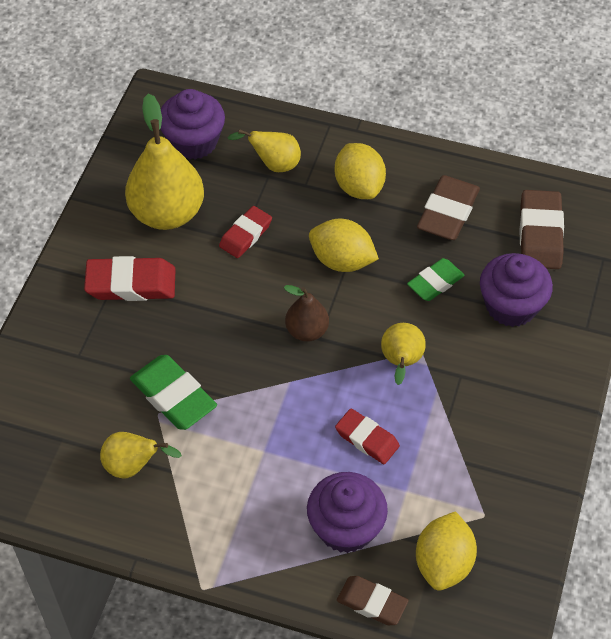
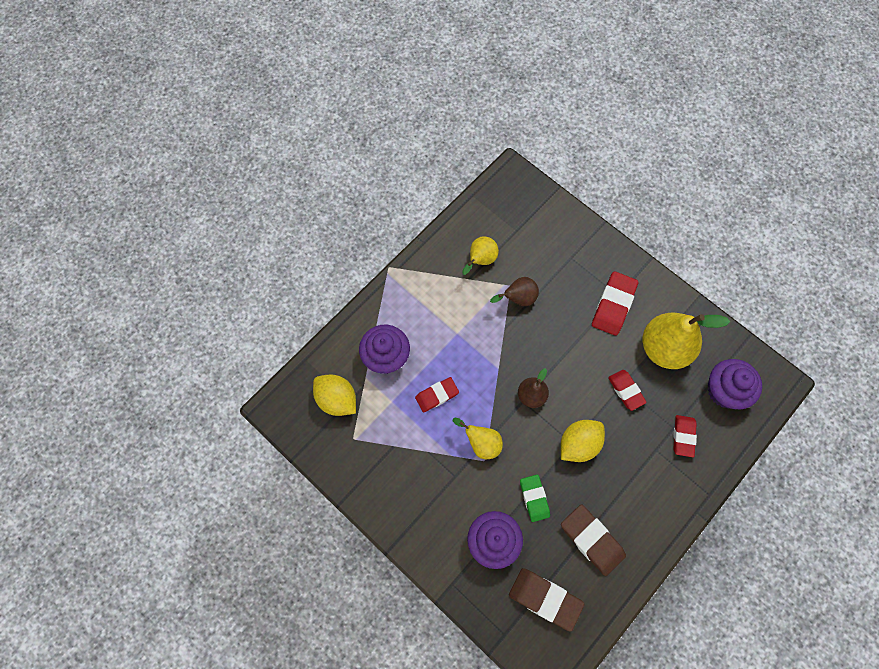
camera: 115 degrees right, 15 degrees up
green eraser [130,355,217,430] -> brown pear [490,277,539,306]
yellow pear [227,129,301,172] -> red eraser [673,415,697,457]
yellow lemon [335,143,386,199] -> none
brown eraser [337,576,409,625] -> none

--

**Required action:** Restate all entries above exactly, but not the images.

**Solution to the problem:**
camera: 115 degrees right, 15 degrees up
green eraser [130,355,217,430] -> brown pear [490,277,539,306]
yellow pear [227,129,301,172] -> red eraser [673,415,697,457]
yellow lemon [335,143,386,199] -> none
brown eraser [337,576,409,625] -> none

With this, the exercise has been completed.